— PROBLEM REQUIREMENTS —
Reproduce the lines of the material exactly, excluding every image.

— DATASET RECORDS —

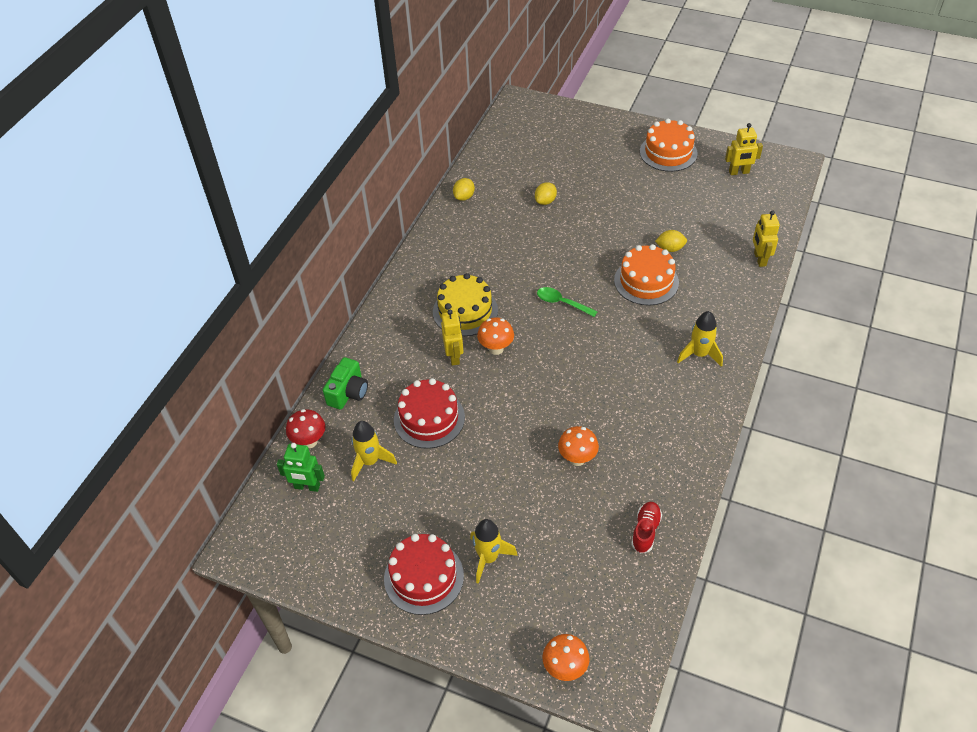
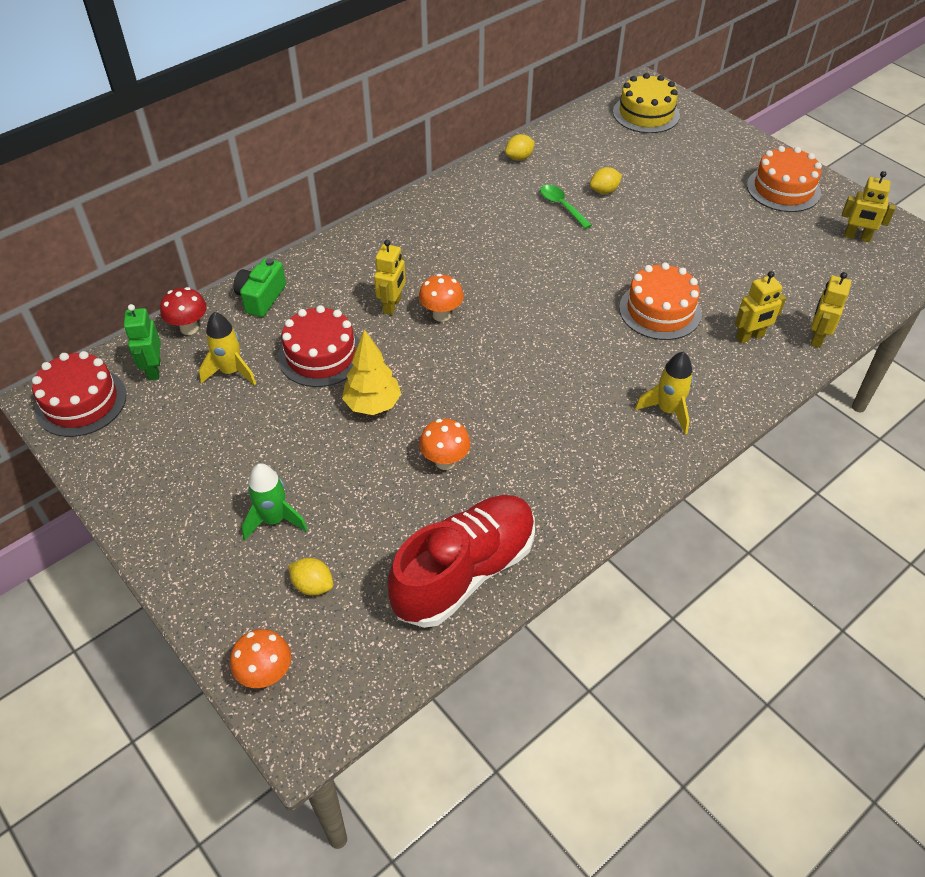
camera: 25 degrees right, 0 degrees up
green robot [277,443,325,492] -> green robot turned 45 degrees clockwise [124,304,161,380]
green camera [323,357,368,409] -> green camera turned 150 degrees clockwise [234,258,286,317]
red cake [384,534,464,615] -> red cake moved to [32,351,126,437]
yellow cake [433,273,498,336] -> yellow cake moved to [613,73,680,133]
yellow rocket [470,519,518,584] -> green rocket [242,463,307,541]
green spoon [537,287,598,317] -> green spoon moved to [540,185,592,229]
red shoe [631,502,662,553] -> red shoe [387,495,535,628], size x2.35
yellow lemon [655,230,687,252] -> yellow lemon moved to [288,558,333,596]
none -> yellow tree [342,329,401,415]
none -> yellow robot [735,271,786,344]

— COMPLETED EXERCISE —
camera: 25 degrees right, 0 degrees up
green robot [277,443,325,492] -> green robot turned 45 degrees clockwise [124,304,161,380]
green camera [323,357,368,409] -> green camera turned 150 degrees clockwise [234,258,286,317]
red cake [384,534,464,615] -> red cake moved to [32,351,126,437]
yellow cake [433,273,498,336] -> yellow cake moved to [613,73,680,133]
yellow rocket [470,519,518,584] -> green rocket [242,463,307,541]
green spoon [537,287,598,317] -> green spoon moved to [540,185,592,229]
red shoe [631,502,662,553] -> red shoe [387,495,535,628], size x2.35
yellow lemon [655,230,687,252] -> yellow lemon moved to [288,558,333,596]
none -> yellow tree [342,329,401,415]
none -> yellow robot [735,271,786,344]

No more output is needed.